**What needs to be done:** Please return the listing below from the line with "Juan: [496,681,523,703] ->" through its last line, exactly, and include nothing else.

**Material for this task:**
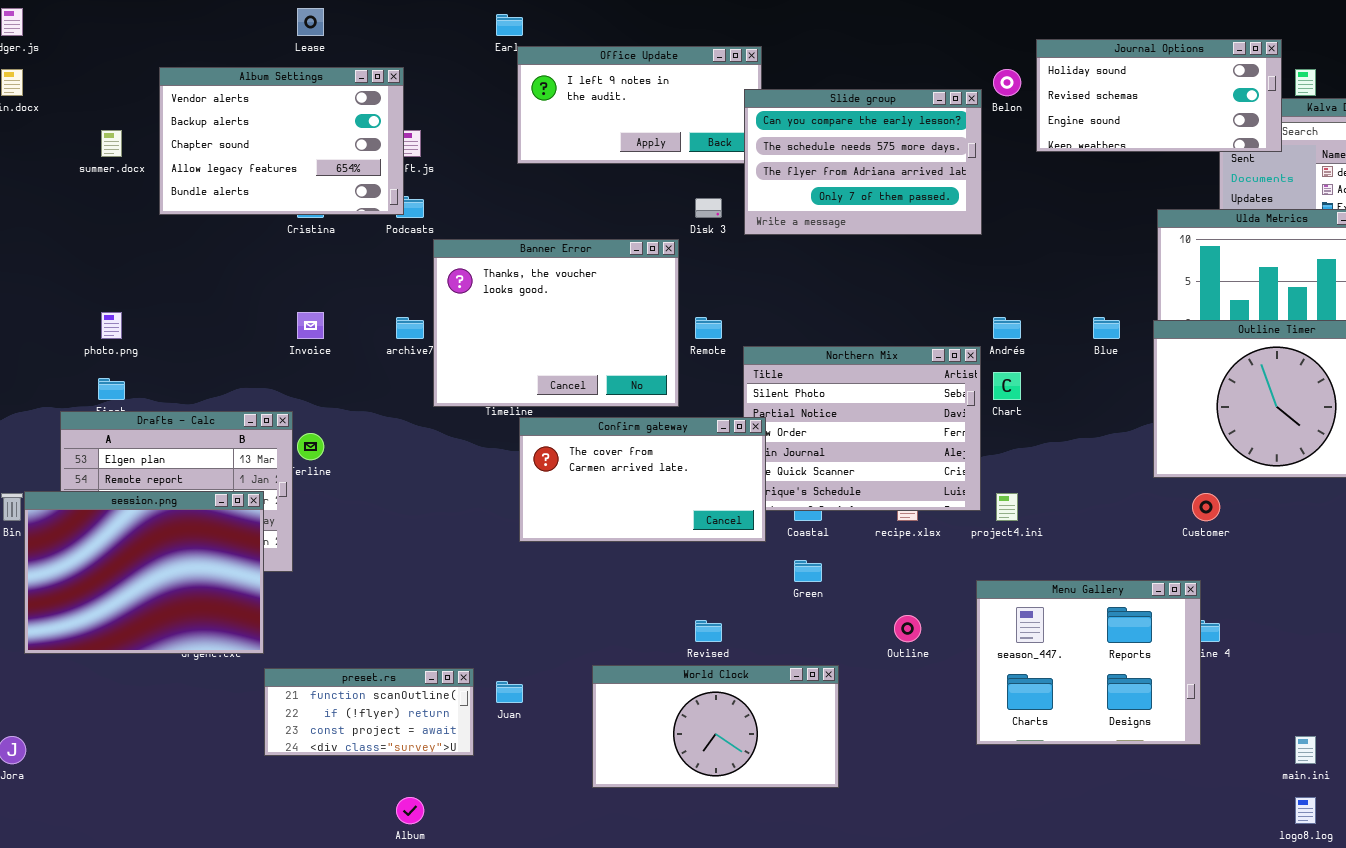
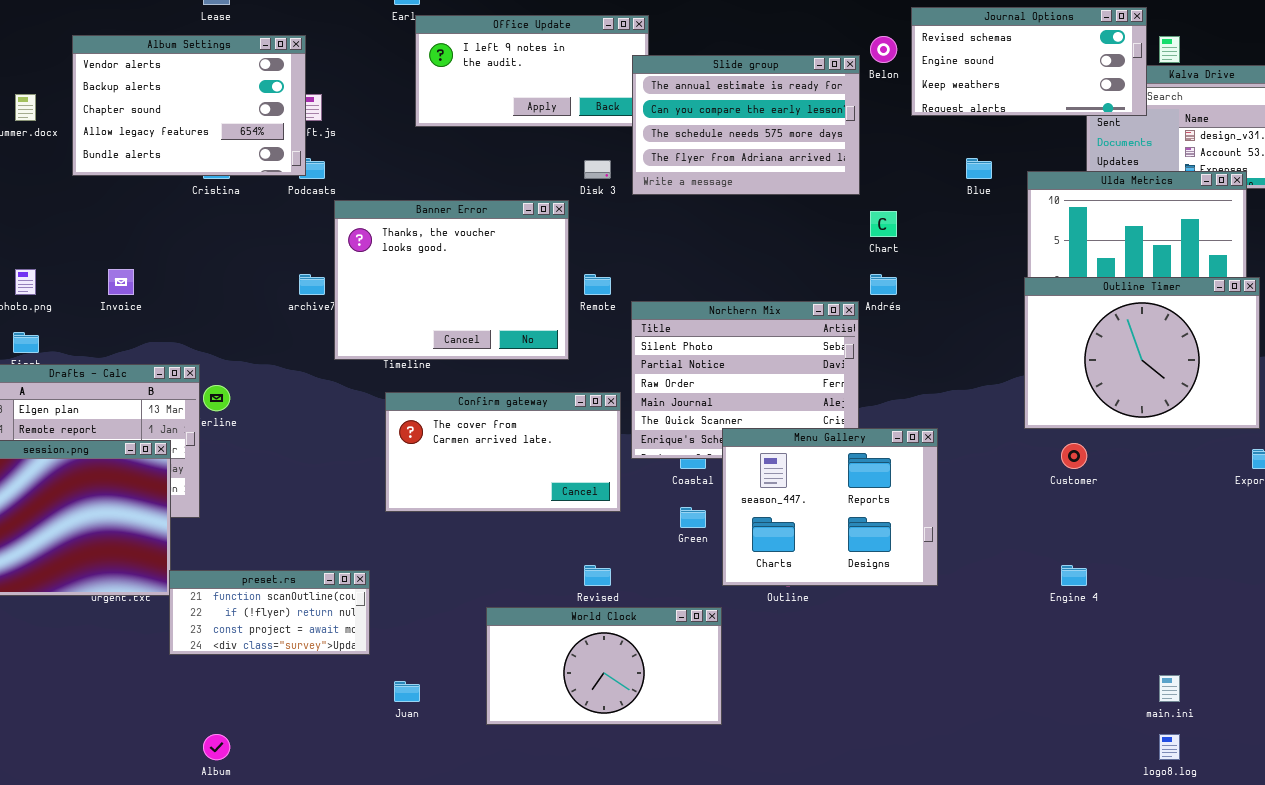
Journal Options: [1036,39,1282,152] -> [911,7,1147,116], scrolled down 1 row
Slide group: [744,89,982,235] -> [632,55,860,195], scrolled up 1 row
Invoice: [297,312,324,339] -> [108,269,134,295], moved
Blue: [1093,317,1120,339] -> [966,158,992,179], moved
Chart: [993,372,1021,400] -> [870,211,897,237], moved
Confirm gateway: [519,417,766,542] -> [385,392,621,512], moved
Menu Gallery: [976,580,1201,745] -> [722,428,938,586], moved
preset.rs: [264,668,474,756] -> [169,570,370,655], moved
Juan: [496,681,523,703] -> [394,681,420,702], moved
Album: [396,797,424,824] -> [203,734,230,760], moved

**Solution to the problem:**
Juan: [496,681,523,703] -> [394,681,420,702], moved
Album: [396,797,424,824] -> [203,734,230,760], moved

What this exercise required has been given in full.